**Given information**

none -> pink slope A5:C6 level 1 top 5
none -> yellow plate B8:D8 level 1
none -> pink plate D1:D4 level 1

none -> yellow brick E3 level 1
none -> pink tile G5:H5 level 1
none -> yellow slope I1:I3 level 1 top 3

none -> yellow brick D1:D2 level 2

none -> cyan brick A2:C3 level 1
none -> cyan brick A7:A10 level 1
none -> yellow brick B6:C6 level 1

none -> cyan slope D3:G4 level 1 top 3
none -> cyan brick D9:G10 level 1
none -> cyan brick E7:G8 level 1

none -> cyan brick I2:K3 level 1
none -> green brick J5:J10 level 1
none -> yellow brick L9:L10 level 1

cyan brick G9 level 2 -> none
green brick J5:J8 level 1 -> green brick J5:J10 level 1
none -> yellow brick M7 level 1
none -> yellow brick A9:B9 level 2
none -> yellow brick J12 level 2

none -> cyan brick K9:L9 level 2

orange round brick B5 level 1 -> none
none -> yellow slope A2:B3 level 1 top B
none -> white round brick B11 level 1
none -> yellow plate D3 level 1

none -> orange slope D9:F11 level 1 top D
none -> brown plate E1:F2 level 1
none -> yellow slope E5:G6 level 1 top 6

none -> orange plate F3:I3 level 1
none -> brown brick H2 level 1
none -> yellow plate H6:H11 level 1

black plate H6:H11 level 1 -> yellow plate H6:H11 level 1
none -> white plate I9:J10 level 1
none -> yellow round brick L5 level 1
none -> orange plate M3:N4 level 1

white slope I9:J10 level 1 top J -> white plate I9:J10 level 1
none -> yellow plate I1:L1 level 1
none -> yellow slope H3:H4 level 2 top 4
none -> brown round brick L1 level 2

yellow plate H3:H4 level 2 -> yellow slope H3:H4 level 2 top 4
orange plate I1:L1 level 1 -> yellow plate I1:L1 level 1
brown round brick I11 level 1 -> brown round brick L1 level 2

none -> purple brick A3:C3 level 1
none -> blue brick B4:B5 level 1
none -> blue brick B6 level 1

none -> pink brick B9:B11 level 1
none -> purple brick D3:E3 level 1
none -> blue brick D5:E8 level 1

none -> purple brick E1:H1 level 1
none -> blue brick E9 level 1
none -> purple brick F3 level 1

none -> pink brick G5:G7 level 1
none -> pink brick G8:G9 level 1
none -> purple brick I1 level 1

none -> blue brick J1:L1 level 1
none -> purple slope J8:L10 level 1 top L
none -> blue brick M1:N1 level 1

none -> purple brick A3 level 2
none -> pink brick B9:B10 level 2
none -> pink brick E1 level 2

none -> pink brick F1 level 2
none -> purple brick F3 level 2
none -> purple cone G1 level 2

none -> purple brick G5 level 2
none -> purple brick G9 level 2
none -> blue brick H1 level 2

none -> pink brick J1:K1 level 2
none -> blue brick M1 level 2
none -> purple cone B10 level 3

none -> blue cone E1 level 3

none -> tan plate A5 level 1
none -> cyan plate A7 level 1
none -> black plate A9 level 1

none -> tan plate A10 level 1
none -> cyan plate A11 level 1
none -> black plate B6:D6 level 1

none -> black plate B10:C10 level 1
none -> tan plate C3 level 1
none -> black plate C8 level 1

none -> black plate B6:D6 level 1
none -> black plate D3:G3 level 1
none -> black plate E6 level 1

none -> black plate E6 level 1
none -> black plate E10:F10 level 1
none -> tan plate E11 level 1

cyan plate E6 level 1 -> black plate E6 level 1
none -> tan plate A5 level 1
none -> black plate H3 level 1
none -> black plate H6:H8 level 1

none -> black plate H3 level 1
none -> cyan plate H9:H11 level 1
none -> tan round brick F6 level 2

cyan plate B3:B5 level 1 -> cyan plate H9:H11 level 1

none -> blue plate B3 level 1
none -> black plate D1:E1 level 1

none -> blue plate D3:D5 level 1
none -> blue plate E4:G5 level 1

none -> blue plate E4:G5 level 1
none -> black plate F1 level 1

**What you will do**
Please return the lines above that run from the line containing "orange round brick B5 level 1 -> none" to the line containing "none -> yellow slope H3:H4 level 2 top 4", inclusive, exactly and with no other lines.

**Result of this task**
orange round brick B5 level 1 -> none
none -> yellow slope A2:B3 level 1 top B
none -> white round brick B11 level 1
none -> yellow plate D3 level 1

none -> orange slope D9:F11 level 1 top D
none -> brown plate E1:F2 level 1
none -> yellow slope E5:G6 level 1 top 6

none -> orange plate F3:I3 level 1
none -> brown brick H2 level 1
none -> yellow plate H6:H11 level 1

black plate H6:H11 level 1 -> yellow plate H6:H11 level 1
none -> white plate I9:J10 level 1
none -> yellow round brick L5 level 1
none -> orange plate M3:N4 level 1

white slope I9:J10 level 1 top J -> white plate I9:J10 level 1
none -> yellow plate I1:L1 level 1
none -> yellow slope H3:H4 level 2 top 4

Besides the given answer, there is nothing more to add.